Scan the entries for the word "cone" and return every line that has it.

STUDY MATERIAL
>>>>>
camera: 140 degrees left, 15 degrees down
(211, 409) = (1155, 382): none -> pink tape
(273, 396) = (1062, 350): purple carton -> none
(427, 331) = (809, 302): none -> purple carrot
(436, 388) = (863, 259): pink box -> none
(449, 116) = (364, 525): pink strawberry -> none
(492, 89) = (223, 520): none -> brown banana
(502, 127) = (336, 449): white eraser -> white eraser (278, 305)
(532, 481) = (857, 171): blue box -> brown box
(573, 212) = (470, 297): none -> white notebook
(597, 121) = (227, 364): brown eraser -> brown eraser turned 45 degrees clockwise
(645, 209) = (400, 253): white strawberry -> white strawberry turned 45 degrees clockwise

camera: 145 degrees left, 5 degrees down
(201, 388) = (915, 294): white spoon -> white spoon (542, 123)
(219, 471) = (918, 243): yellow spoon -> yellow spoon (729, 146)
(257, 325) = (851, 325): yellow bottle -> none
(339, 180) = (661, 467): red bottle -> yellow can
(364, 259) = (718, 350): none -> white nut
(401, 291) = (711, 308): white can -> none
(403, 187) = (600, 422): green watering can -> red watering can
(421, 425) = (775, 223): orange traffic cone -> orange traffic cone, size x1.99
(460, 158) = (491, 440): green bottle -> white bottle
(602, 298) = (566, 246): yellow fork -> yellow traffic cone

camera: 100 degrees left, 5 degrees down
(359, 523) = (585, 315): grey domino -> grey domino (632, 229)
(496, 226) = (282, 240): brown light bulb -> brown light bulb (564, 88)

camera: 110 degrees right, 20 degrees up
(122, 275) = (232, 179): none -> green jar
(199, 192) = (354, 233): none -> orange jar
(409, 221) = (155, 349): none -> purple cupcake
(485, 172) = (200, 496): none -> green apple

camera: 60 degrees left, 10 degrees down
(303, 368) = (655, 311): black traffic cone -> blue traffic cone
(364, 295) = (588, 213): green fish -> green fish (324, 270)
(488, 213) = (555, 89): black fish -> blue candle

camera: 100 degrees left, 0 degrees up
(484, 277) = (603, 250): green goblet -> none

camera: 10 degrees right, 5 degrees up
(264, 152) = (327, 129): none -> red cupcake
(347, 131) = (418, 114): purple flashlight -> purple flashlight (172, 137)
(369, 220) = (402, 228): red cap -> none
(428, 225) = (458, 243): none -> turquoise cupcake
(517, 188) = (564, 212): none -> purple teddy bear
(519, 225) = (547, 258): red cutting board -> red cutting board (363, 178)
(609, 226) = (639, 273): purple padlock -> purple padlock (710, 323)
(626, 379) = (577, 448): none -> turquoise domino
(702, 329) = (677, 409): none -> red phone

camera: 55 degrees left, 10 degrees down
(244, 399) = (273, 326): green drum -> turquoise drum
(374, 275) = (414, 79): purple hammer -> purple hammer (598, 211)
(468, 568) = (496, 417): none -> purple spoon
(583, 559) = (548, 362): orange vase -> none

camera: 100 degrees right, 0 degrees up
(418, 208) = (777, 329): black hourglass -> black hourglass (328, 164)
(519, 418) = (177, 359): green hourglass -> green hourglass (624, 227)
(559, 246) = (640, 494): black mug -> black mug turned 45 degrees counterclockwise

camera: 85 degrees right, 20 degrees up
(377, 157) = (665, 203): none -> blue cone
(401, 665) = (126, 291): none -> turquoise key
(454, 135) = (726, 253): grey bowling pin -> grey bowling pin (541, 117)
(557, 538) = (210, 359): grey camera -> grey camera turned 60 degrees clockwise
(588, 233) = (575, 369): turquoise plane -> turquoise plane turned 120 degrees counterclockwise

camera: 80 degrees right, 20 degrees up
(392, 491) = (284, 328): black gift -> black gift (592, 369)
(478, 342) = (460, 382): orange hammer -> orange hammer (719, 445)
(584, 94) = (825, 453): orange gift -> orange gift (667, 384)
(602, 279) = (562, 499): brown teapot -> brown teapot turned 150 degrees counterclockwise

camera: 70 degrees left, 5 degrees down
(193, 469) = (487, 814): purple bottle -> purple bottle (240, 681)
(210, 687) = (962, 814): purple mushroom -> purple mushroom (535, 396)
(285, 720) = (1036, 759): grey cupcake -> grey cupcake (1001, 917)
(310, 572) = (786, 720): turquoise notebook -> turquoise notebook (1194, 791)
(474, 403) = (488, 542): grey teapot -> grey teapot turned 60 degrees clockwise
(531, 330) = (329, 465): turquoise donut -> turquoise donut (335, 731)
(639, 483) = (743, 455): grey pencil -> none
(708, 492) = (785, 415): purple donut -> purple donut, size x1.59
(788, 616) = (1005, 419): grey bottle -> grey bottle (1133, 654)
<<<<<
ANSWER SPACE
(421, 425) = (775, 223): orange traffic cone -> orange traffic cone, size x1.99
(602, 298) = (566, 246): yellow fork -> yellow traffic cone
(303, 368) = (655, 311): black traffic cone -> blue traffic cone
(377, 157) = (665, 203): none -> blue cone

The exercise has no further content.